• _Recorded information_:

----

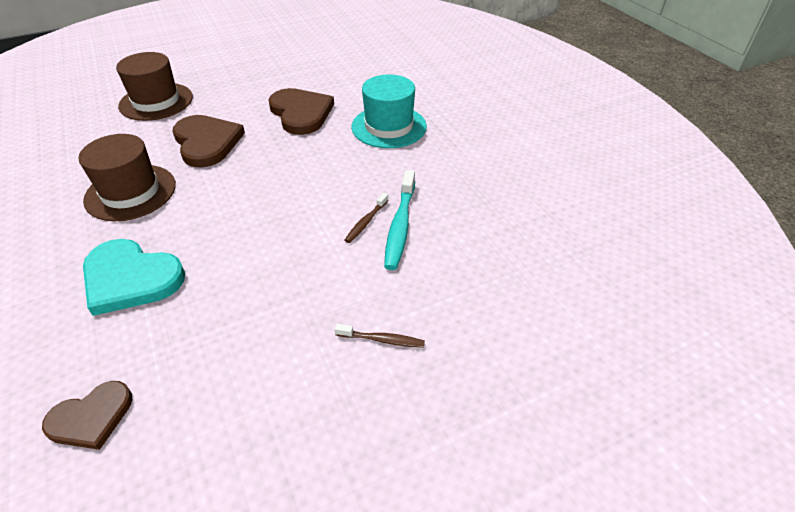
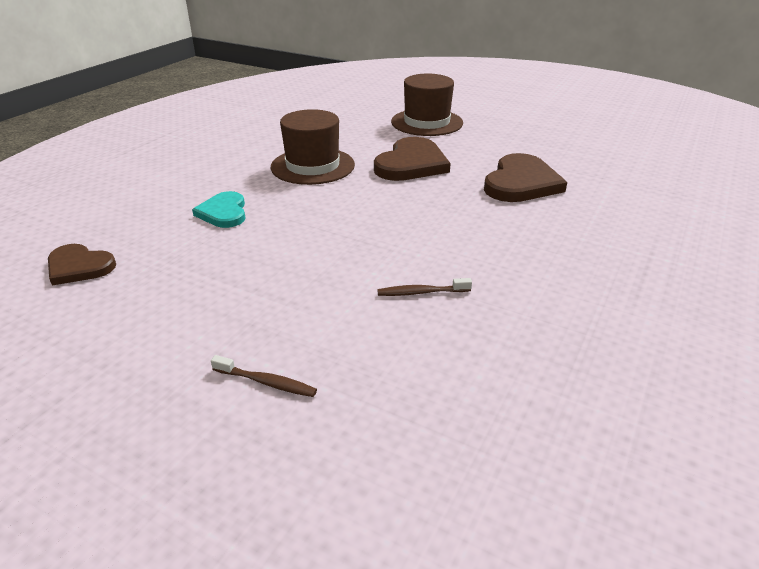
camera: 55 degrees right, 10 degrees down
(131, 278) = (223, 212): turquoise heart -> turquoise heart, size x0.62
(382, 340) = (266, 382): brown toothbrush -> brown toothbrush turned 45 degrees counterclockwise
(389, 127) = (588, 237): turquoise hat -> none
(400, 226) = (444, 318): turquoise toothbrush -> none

----

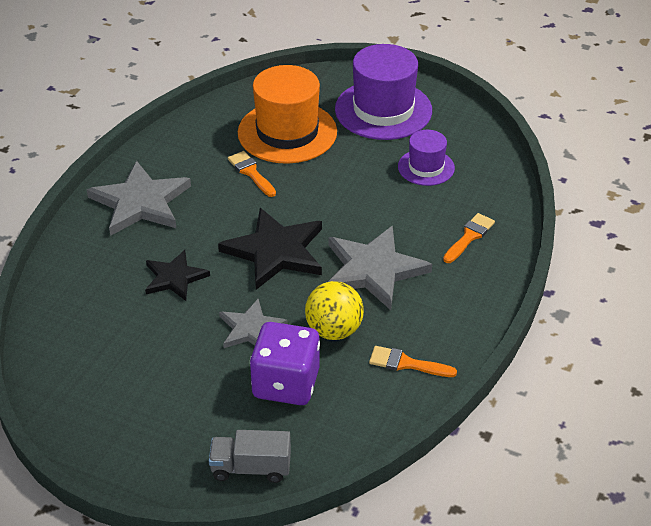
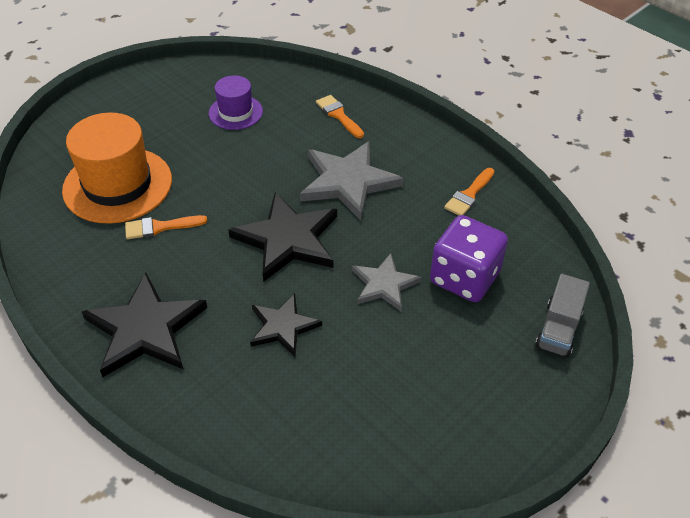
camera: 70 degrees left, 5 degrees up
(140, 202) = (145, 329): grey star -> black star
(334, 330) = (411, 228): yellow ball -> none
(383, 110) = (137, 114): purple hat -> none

----

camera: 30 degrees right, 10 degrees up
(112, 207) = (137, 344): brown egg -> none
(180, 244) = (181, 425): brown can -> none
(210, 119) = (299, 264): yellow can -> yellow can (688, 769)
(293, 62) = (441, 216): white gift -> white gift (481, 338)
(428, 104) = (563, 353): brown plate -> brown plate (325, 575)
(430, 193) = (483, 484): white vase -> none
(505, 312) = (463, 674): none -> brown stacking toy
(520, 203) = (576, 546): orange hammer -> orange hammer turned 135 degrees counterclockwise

----

• _Work instruction_: Your task is to retype the entries verbatim, starting with the line that holds "(140, 202) = (145, 329): grey" and stopping after the line that holds "(383, 110) = (137, 114): purple hat -> none".

• _Problem solution_:
(140, 202) = (145, 329): grey star -> black star
(334, 330) = (411, 228): yellow ball -> none
(383, 110) = (137, 114): purple hat -> none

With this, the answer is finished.